# What is asked
Copy out every one of the lines below word for word, with nothing changed.

# Items
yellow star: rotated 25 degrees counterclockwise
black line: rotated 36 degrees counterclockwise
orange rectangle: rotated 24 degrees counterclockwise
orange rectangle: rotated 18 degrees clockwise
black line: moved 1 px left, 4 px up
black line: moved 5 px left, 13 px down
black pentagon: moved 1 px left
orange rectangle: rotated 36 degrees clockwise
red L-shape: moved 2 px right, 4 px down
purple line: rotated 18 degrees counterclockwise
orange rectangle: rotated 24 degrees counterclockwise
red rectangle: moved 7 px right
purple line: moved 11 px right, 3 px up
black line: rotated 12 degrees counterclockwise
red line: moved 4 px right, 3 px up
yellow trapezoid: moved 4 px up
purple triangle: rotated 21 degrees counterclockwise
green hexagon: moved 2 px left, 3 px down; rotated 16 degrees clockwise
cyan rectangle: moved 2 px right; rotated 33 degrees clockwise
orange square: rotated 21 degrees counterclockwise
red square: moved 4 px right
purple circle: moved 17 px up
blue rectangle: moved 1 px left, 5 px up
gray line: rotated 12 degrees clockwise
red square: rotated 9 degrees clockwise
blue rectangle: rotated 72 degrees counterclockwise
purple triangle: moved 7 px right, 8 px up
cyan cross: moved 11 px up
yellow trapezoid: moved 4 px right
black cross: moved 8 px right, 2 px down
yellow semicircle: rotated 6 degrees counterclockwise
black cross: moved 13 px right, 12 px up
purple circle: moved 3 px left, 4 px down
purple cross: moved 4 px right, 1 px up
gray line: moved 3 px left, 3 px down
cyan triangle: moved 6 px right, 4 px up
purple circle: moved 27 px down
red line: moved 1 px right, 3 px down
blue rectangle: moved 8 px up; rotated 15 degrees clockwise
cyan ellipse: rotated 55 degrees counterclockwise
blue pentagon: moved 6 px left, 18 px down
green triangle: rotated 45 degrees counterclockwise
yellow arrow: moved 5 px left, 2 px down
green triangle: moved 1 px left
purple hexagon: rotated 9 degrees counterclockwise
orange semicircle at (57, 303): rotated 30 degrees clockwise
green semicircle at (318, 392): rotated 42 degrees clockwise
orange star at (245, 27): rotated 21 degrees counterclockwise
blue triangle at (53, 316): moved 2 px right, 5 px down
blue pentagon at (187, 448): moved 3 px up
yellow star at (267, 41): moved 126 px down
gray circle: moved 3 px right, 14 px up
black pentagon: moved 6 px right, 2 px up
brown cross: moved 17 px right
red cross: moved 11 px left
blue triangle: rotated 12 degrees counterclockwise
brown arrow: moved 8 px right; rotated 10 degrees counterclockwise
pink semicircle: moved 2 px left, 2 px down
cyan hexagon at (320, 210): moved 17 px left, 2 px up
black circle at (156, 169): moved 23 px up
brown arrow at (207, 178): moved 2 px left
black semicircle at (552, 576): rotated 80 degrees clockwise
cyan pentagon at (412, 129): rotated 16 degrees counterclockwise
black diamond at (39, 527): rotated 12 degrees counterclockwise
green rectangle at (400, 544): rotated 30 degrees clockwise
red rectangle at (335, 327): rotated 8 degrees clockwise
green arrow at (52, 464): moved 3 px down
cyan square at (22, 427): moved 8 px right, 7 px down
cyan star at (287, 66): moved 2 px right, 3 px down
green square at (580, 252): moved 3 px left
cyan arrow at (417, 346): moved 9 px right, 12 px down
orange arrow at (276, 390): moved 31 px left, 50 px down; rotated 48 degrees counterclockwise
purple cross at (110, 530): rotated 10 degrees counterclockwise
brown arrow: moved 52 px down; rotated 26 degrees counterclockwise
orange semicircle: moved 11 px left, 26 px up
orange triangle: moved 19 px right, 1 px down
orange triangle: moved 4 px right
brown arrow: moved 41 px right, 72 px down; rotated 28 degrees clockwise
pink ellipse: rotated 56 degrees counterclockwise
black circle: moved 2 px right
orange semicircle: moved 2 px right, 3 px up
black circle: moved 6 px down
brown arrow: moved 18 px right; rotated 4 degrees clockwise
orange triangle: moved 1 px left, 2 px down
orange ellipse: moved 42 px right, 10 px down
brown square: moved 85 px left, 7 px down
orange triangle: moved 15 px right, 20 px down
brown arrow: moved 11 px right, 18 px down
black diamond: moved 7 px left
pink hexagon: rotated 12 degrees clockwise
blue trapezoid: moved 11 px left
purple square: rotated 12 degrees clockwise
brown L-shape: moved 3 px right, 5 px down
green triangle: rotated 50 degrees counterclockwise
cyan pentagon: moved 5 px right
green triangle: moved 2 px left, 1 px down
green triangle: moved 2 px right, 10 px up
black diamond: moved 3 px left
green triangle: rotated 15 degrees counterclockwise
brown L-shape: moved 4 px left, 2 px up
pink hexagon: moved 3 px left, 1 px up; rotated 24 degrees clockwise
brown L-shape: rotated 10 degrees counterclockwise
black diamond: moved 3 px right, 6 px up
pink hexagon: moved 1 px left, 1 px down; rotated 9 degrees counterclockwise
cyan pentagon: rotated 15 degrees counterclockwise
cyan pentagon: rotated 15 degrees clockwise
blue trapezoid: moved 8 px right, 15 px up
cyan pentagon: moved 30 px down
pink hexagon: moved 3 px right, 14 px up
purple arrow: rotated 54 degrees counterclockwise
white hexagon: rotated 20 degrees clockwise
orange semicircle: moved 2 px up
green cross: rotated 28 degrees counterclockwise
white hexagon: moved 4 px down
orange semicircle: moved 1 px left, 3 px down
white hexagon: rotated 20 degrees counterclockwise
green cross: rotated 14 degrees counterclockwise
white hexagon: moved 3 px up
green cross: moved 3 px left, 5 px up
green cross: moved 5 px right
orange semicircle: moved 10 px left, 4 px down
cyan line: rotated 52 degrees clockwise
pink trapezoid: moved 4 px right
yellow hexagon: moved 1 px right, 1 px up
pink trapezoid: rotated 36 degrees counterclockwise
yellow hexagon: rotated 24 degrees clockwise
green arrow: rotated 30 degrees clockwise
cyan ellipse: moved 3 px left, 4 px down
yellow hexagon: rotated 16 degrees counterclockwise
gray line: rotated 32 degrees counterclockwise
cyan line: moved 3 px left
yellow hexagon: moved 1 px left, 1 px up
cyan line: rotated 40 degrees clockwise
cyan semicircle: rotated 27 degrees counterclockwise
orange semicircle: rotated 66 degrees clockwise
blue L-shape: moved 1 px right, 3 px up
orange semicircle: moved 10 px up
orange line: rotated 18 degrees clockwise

# Output
yellow star: rotated 25 degrees counterclockwise
black line: rotated 36 degrees counterclockwise
orange rectangle: rotated 24 degrees counterclockwise
orange rectangle: rotated 18 degrees clockwise
black line: moved 1 px left, 4 px up
black line: moved 5 px left, 13 px down
black pentagon: moved 1 px left
orange rectangle: rotated 36 degrees clockwise
red L-shape: moved 2 px right, 4 px down
purple line: rotated 18 degrees counterclockwise
orange rectangle: rotated 24 degrees counterclockwise
red rectangle: moved 7 px right
purple line: moved 11 px right, 3 px up
black line: rotated 12 degrees counterclockwise
red line: moved 4 px right, 3 px up
yellow trapezoid: moved 4 px up
purple triangle: rotated 21 degrees counterclockwise
green hexagon: moved 2 px left, 3 px down; rotated 16 degrees clockwise
cyan rectangle: moved 2 px right; rotated 33 degrees clockwise
orange square: rotated 21 degrees counterclockwise
red square: moved 4 px right
purple circle: moved 17 px up
blue rectangle: moved 1 px left, 5 px up
gray line: rotated 12 degrees clockwise
red square: rotated 9 degrees clockwise
blue rectangle: rotated 72 degrees counterclockwise
purple triangle: moved 7 px right, 8 px up
cyan cross: moved 11 px up
yellow trapezoid: moved 4 px right
black cross: moved 8 px right, 2 px down
yellow semicircle: rotated 6 degrees counterclockwise
black cross: moved 13 px right, 12 px up
purple circle: moved 3 px left, 4 px down
purple cross: moved 4 px right, 1 px up
gray line: moved 3 px left, 3 px down
cyan triangle: moved 6 px right, 4 px up
purple circle: moved 27 px down
red line: moved 1 px right, 3 px down
blue rectangle: moved 8 px up; rotated 15 degrees clockwise
cyan ellipse: rotated 55 degrees counterclockwise
blue pentagon: moved 6 px left, 18 px down
green triangle: rotated 45 degrees counterclockwise
yellow arrow: moved 5 px left, 2 px down
green triangle: moved 1 px left
purple hexagon: rotated 9 degrees counterclockwise
orange semicircle at (57, 303): rotated 30 degrees clockwise
green semicircle at (318, 392): rotated 42 degrees clockwise
orange star at (245, 27): rotated 21 degrees counterclockwise
blue triangle at (53, 316): moved 2 px right, 5 px down
blue pentagon at (187, 448): moved 3 px up
yellow star at (267, 41): moved 126 px down
gray circle: moved 3 px right, 14 px up
black pentagon: moved 6 px right, 2 px up
brown cross: moved 17 px right
red cross: moved 11 px left
blue triangle: rotated 12 degrees counterclockwise
brown arrow: moved 8 px right; rotated 10 degrees counterclockwise
pink semicircle: moved 2 px left, 2 px down
cyan hexagon at (320, 210): moved 17 px left, 2 px up
black circle at (156, 169): moved 23 px up
brown arrow at (207, 178): moved 2 px left
black semicircle at (552, 576): rotated 80 degrees clockwise
cyan pentagon at (412, 129): rotated 16 degrees counterclockwise
black diamond at (39, 527): rotated 12 degrees counterclockwise
green rectangle at (400, 544): rotated 30 degrees clockwise
red rectangle at (335, 327): rotated 8 degrees clockwise
green arrow at (52, 464): moved 3 px down
cyan square at (22, 427): moved 8 px right, 7 px down
cyan star at (287, 66): moved 2 px right, 3 px down
green square at (580, 252): moved 3 px left
cyan arrow at (417, 346): moved 9 px right, 12 px down
orange arrow at (276, 390): moved 31 px left, 50 px down; rotated 48 degrees counterclockwise
purple cross at (110, 530): rotated 10 degrees counterclockwise
brown arrow: moved 52 px down; rotated 26 degrees counterclockwise
orange semicircle: moved 11 px left, 26 px up
orange triangle: moved 19 px right, 1 px down
orange triangle: moved 4 px right
brown arrow: moved 41 px right, 72 px down; rotated 28 degrees clockwise
pink ellipse: rotated 56 degrees counterclockwise
black circle: moved 2 px right
orange semicircle: moved 2 px right, 3 px up
black circle: moved 6 px down
brown arrow: moved 18 px right; rotated 4 degrees clockwise
orange triangle: moved 1 px left, 2 px down
orange ellipse: moved 42 px right, 10 px down
brown square: moved 85 px left, 7 px down
orange triangle: moved 15 px right, 20 px down
brown arrow: moved 11 px right, 18 px down
black diamond: moved 7 px left
pink hexagon: rotated 12 degrees clockwise
blue trapezoid: moved 11 px left
purple square: rotated 12 degrees clockwise
brown L-shape: moved 3 px right, 5 px down
green triangle: rotated 50 degrees counterclockwise
cyan pentagon: moved 5 px right
green triangle: moved 2 px left, 1 px down
green triangle: moved 2 px right, 10 px up
black diamond: moved 3 px left
green triangle: rotated 15 degrees counterclockwise
brown L-shape: moved 4 px left, 2 px up
pink hexagon: moved 3 px left, 1 px up; rotated 24 degrees clockwise
brown L-shape: rotated 10 degrees counterclockwise
black diamond: moved 3 px right, 6 px up
pink hexagon: moved 1 px left, 1 px down; rotated 9 degrees counterclockwise
cyan pentagon: rotated 15 degrees counterclockwise
cyan pentagon: rotated 15 degrees clockwise
blue trapezoid: moved 8 px right, 15 px up
cyan pentagon: moved 30 px down
pink hexagon: moved 3 px right, 14 px up
purple arrow: rotated 54 degrees counterclockwise
white hexagon: rotated 20 degrees clockwise
orange semicircle: moved 2 px up
green cross: rotated 28 degrees counterclockwise
white hexagon: moved 4 px down
orange semicircle: moved 1 px left, 3 px down
white hexagon: rotated 20 degrees counterclockwise
green cross: rotated 14 degrees counterclockwise
white hexagon: moved 3 px up
green cross: moved 3 px left, 5 px up
green cross: moved 5 px right
orange semicircle: moved 10 px left, 4 px down
cyan line: rotated 52 degrees clockwise
pink trapezoid: moved 4 px right
yellow hexagon: moved 1 px right, 1 px up
pink trapezoid: rotated 36 degrees counterclockwise
yellow hexagon: rotated 24 degrees clockwise
green arrow: rotated 30 degrees clockwise
cyan ellipse: moved 3 px left, 4 px down
yellow hexagon: rotated 16 degrees counterclockwise
gray line: rotated 32 degrees counterclockwise
cyan line: moved 3 px left
yellow hexagon: moved 1 px left, 1 px up
cyan line: rotated 40 degrees clockwise
cyan semicircle: rotated 27 degrees counterclockwise
orange semicircle: rotated 66 degrees clockwise
blue L-shape: moved 1 px right, 3 px up
orange semicircle: moved 10 px up
orange line: rotated 18 degrees clockwise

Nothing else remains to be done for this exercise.